:: Task description ::
When the line containing "R7: 2.2M (STG, VTH) -> 2.2M (CMP, VTH)" appears in the entries below, begin printing there and stop after the line containing "R2: 1k (BUF, STG) -> 1k (IND, STG)"; print each of those lines exactly and no other line.

:: Task inputs ::
******

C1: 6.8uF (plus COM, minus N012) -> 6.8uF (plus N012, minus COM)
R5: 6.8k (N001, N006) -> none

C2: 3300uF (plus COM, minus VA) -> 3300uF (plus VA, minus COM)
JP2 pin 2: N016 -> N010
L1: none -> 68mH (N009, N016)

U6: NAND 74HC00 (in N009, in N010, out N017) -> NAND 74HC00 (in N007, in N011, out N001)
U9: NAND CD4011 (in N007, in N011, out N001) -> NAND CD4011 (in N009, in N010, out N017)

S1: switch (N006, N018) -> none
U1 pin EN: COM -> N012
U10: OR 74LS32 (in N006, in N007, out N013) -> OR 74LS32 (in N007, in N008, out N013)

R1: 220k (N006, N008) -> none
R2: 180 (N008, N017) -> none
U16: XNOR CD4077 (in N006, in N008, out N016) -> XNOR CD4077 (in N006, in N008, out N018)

******

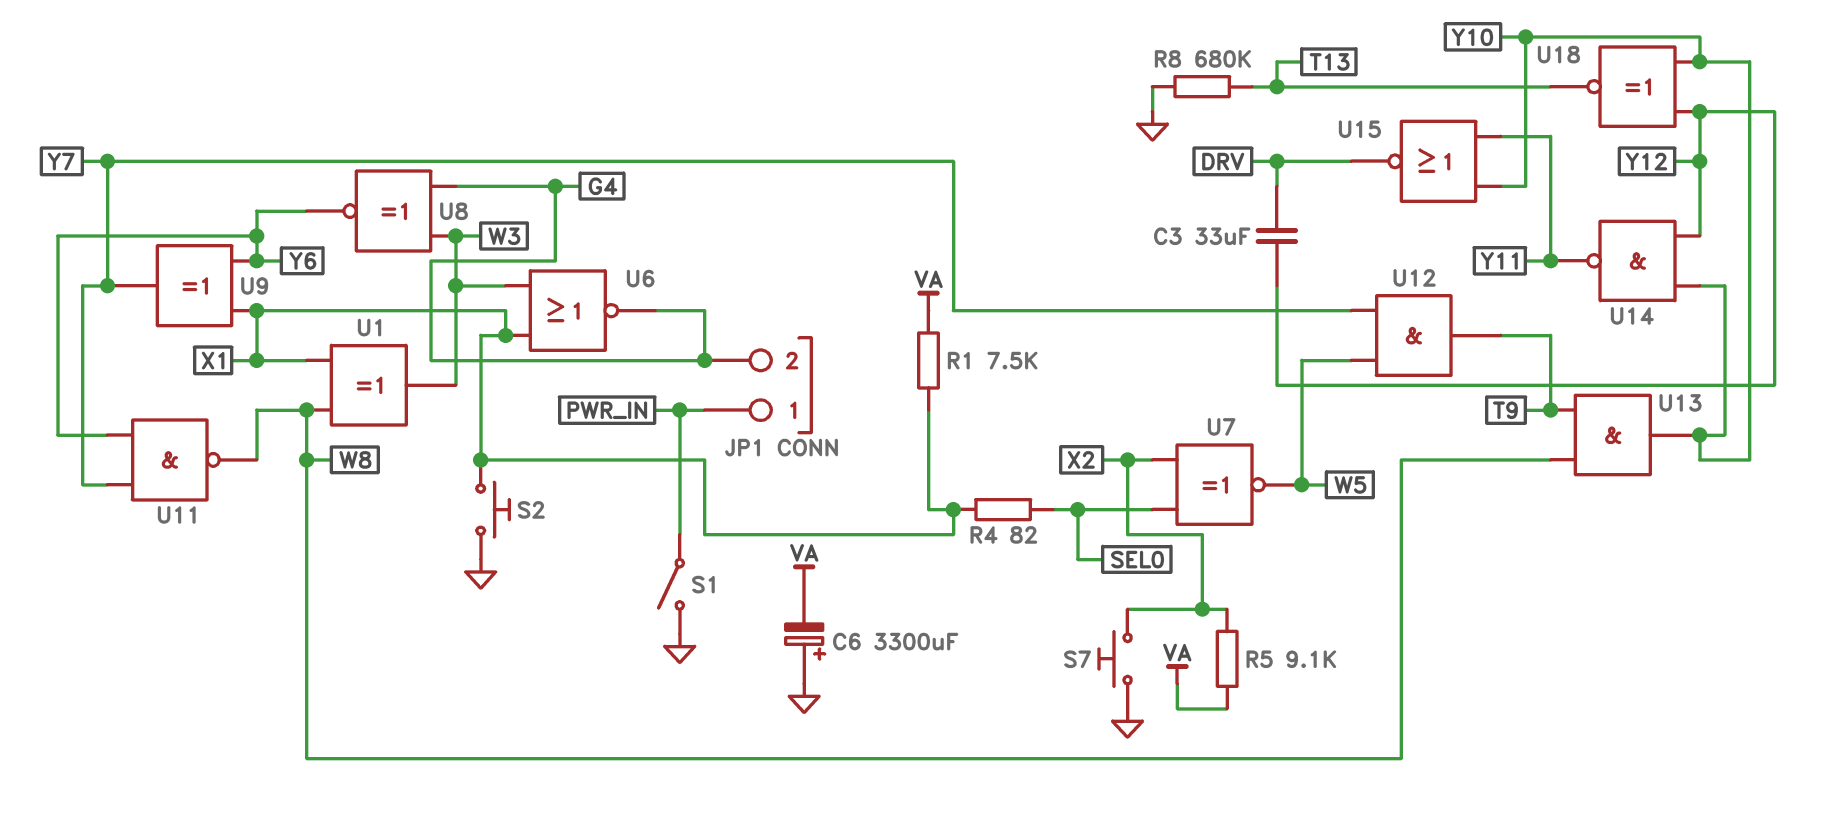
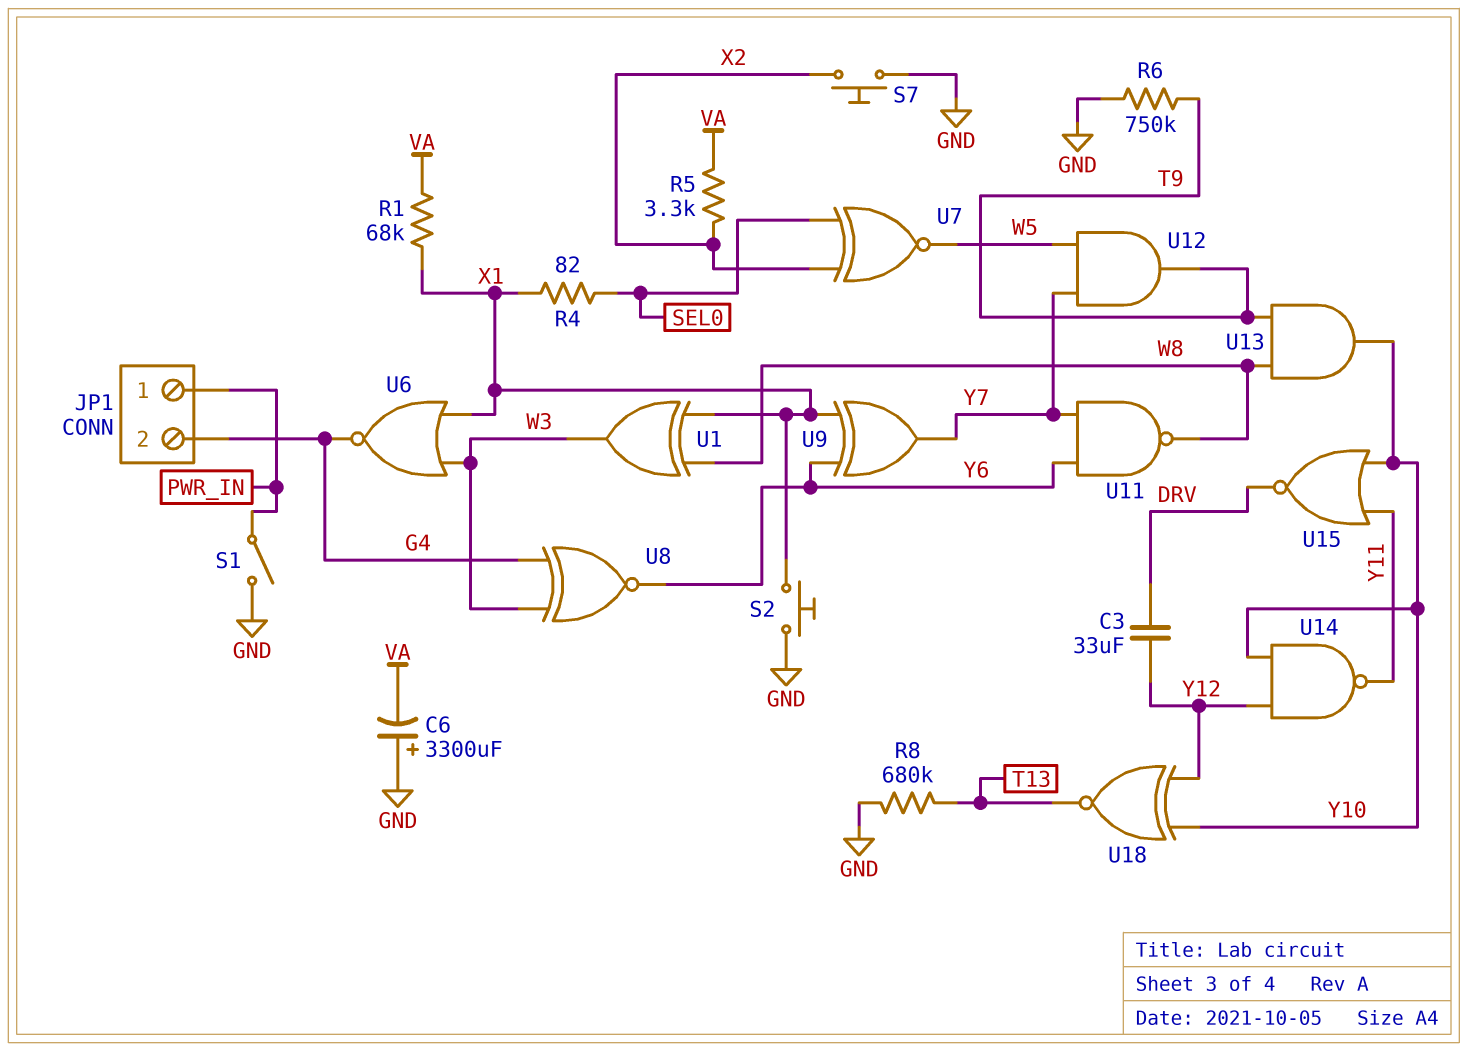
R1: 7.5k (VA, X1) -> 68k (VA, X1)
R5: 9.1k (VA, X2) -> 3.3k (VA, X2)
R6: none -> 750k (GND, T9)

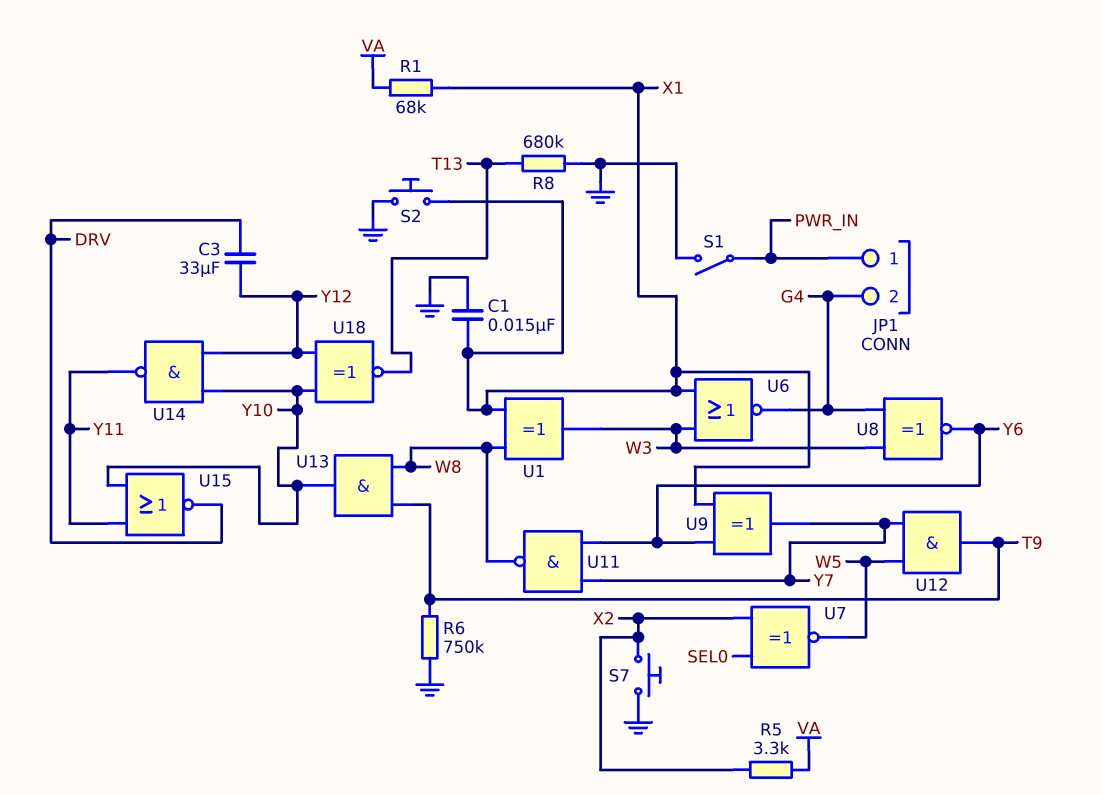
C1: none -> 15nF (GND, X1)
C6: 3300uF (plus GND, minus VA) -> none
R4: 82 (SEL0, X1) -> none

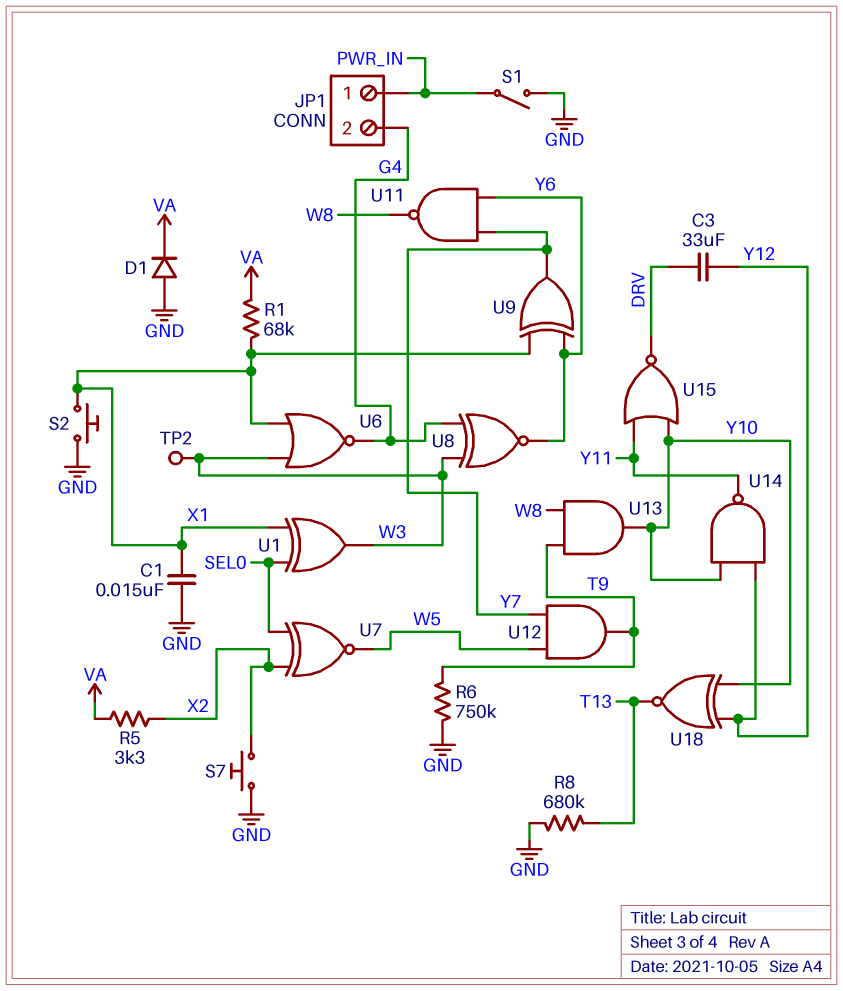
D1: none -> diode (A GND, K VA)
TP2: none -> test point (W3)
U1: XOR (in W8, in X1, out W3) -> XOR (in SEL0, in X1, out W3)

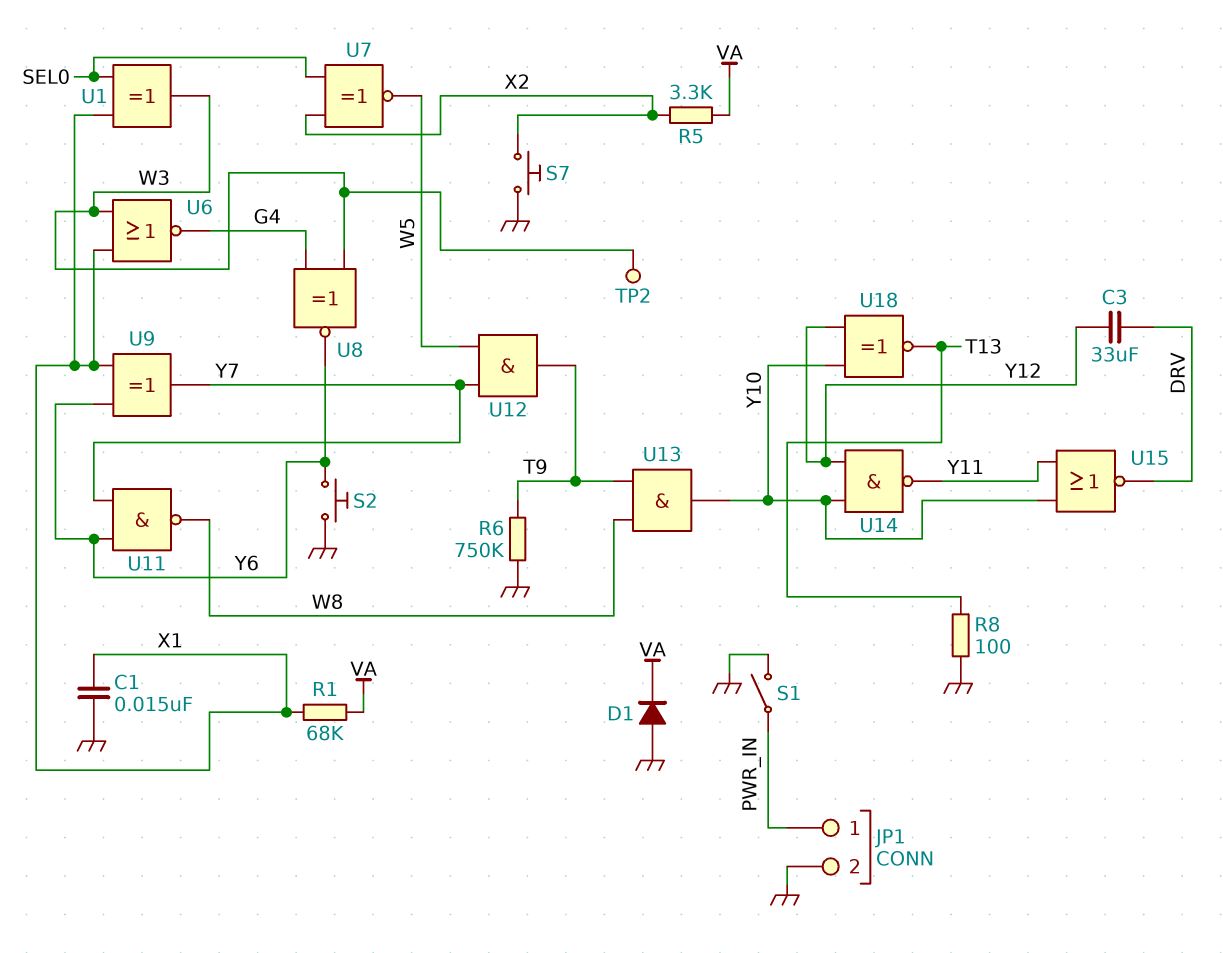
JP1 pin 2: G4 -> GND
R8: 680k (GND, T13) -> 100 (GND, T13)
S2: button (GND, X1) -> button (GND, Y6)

******

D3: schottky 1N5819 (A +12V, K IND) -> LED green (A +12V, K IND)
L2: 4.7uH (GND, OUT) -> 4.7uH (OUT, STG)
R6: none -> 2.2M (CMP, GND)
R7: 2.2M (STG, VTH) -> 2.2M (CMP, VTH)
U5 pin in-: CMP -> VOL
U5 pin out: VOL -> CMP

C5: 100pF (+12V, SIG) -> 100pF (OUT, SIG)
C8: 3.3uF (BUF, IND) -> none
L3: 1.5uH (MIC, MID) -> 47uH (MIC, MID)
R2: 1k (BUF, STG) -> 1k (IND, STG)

******

:: Task solution ::
R7: 2.2M (STG, VTH) -> 2.2M (CMP, VTH)
U5 pin in-: CMP -> VOL
U5 pin out: VOL -> CMP

C5: 100pF (+12V, SIG) -> 100pF (OUT, SIG)
C8: 3.3uF (BUF, IND) -> none
L3: 1.5uH (MIC, MID) -> 47uH (MIC, MID)
R2: 1k (BUF, STG) -> 1k (IND, STG)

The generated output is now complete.